Action item: Would you pull out every line of the material that contains the string "turned"?

Material to process:

----

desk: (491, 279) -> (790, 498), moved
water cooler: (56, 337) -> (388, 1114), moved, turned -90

----

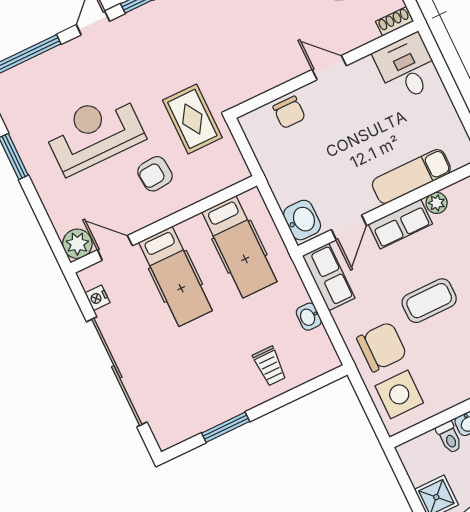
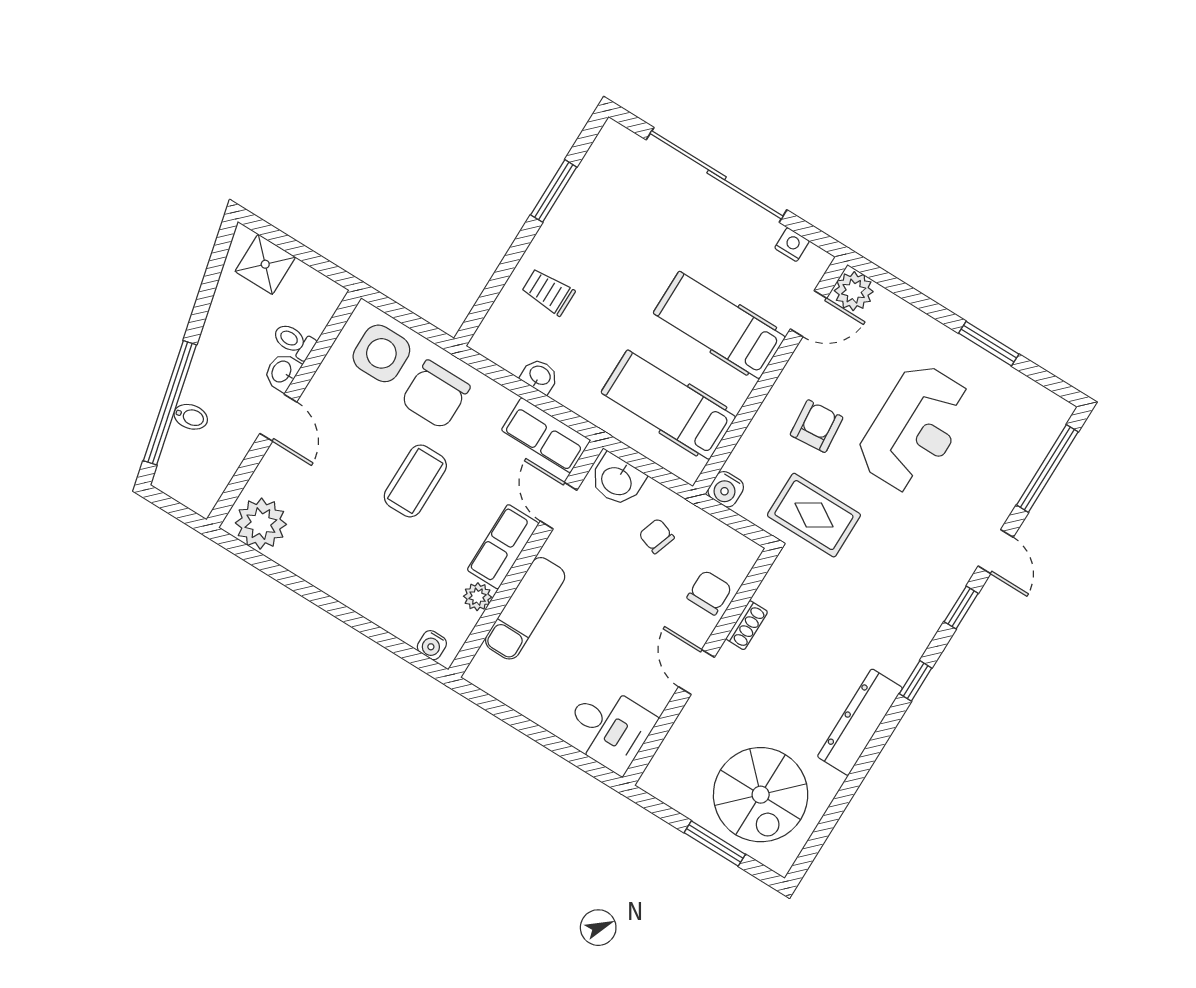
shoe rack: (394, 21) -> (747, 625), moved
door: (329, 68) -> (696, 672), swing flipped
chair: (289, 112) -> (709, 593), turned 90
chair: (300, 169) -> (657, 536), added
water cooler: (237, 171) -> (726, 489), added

----

The answer:
water cooler: (56, 337) -> (388, 1114), moved, turned -90
chair: (289, 112) -> (709, 593), turned 90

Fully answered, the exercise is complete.